§ WORK INSTRUCTIONS
Wherever a line holds the word "round", copy that line from the data.
LISTED ENTRIES Start Marker
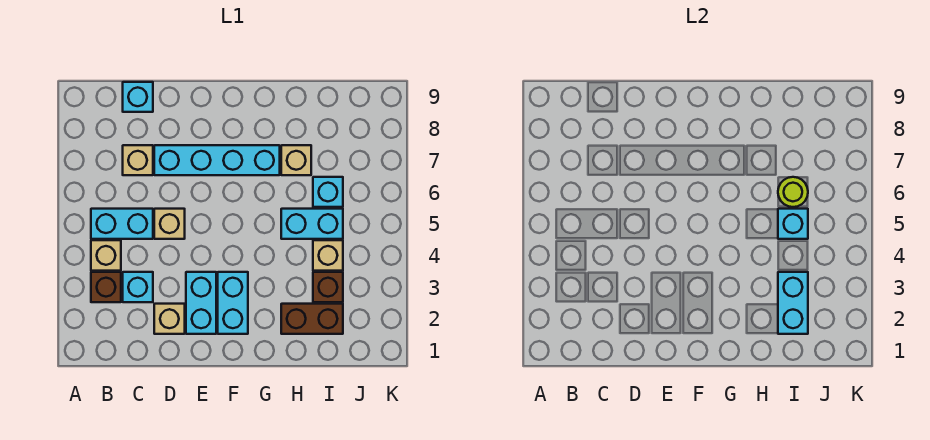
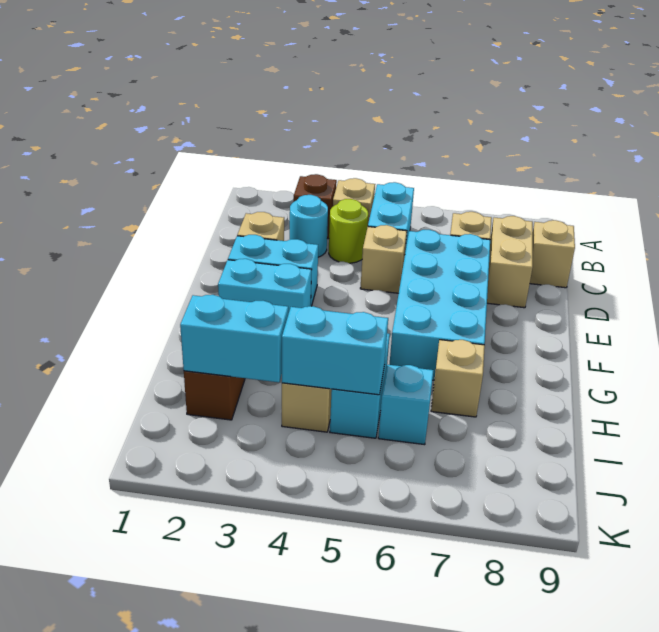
cyan 1x1 brick [123,272,153,302] -> cyan 1x1 round brick [290,195,328,257]
none -> tan 1x2 brick [487,216,533,308]
cyan 1x1 brick [123,82,153,112] -> tan 1x1 brick [530,220,575,288]
cyan 1x4 brick [154,145,280,175] -> cyan 2x4 brick [389,230,490,380]
brown 1x1 brick [313,272,343,302] -> none
cyan 1x1 brick [778,209,808,239] -> cyan 1x2 brick [282,306,388,395]
lime 1x1 round brick [778,177,808,207] -> lime 1x1 round brick moved to [329,199,368,263]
LISTED ENTRIES End Marker
§ EXERCISE RESPONSE
cyan 1x1 brick [123,272,153,302] -> cyan 1x1 round brick [290,195,328,257]
lime 1x1 round brick [778,177,808,207] -> lime 1x1 round brick moved to [329,199,368,263]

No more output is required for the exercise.